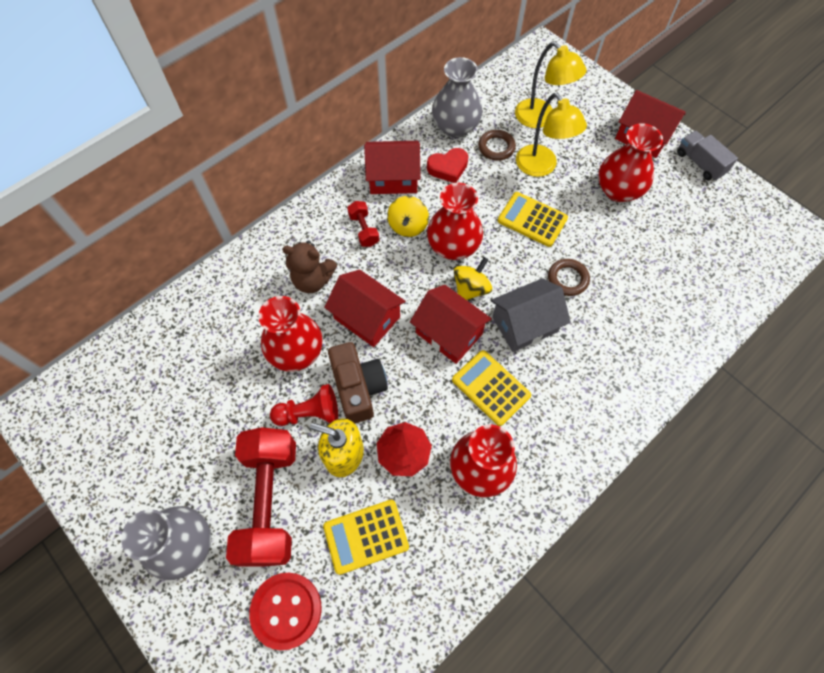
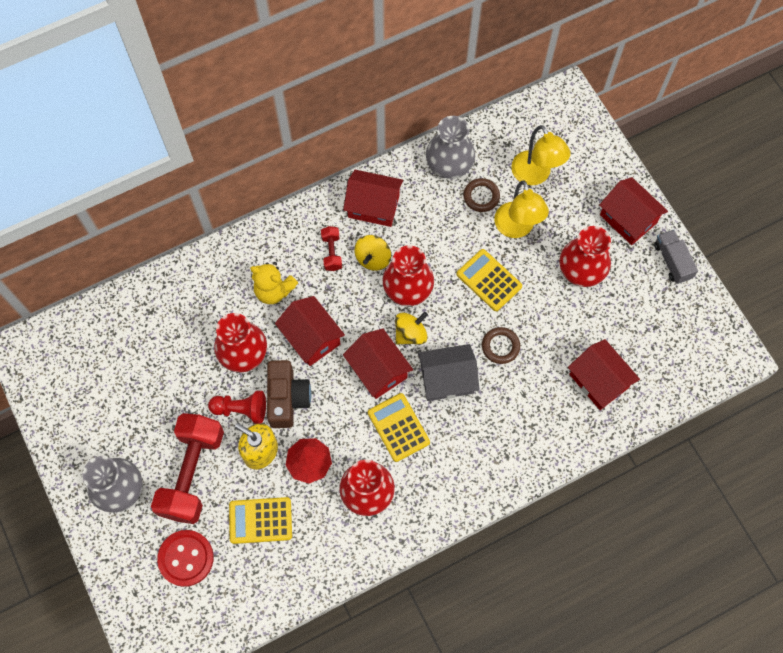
camera: 15 degrees right, 5 degrees up
(313, 280) = (274, 290): brown teddy bear -> yellow teddy bear
(448, 168) = (428, 207): red heart -> none
(679, 288) = (599, 381): none -> red house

### EXERCISE OBJECTIVE
Copy out, from the data above, each line where the string "none" is present.

### EXERCISE ANSWER
(448, 168) = (428, 207): red heart -> none
(679, 288) = (599, 381): none -> red house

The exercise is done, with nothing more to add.